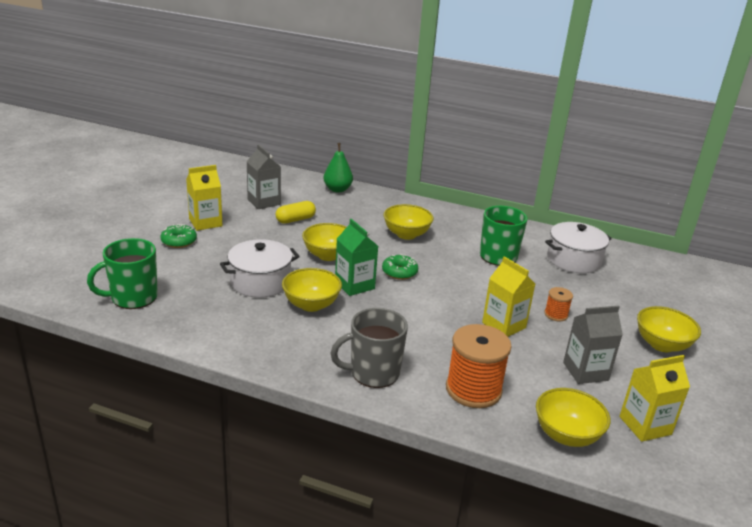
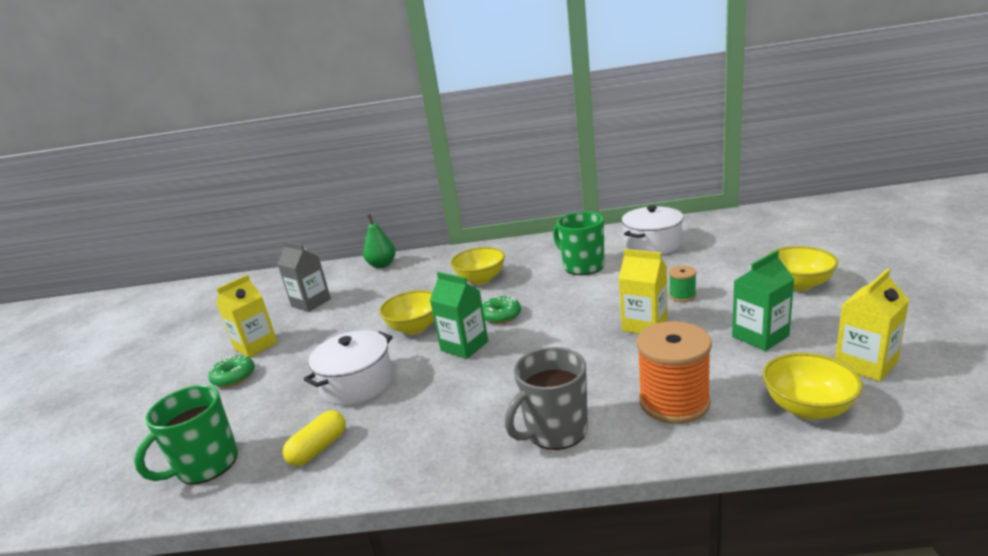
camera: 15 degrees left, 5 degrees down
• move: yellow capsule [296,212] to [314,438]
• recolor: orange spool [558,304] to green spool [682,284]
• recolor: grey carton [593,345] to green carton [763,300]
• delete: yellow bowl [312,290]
*-*-*
WHAT THE TASK ASKS: Exactly as they stand, retype all the entries, but omit the pictures.

ANSWER TO THIS PROBLEM:
camera: 15 degrees left, 5 degrees down
• move: yellow capsule [296,212] to [314,438]
• recolor: orange spool [558,304] to green spool [682,284]
• recolor: grey carton [593,345] to green carton [763,300]
• delete: yellow bowl [312,290]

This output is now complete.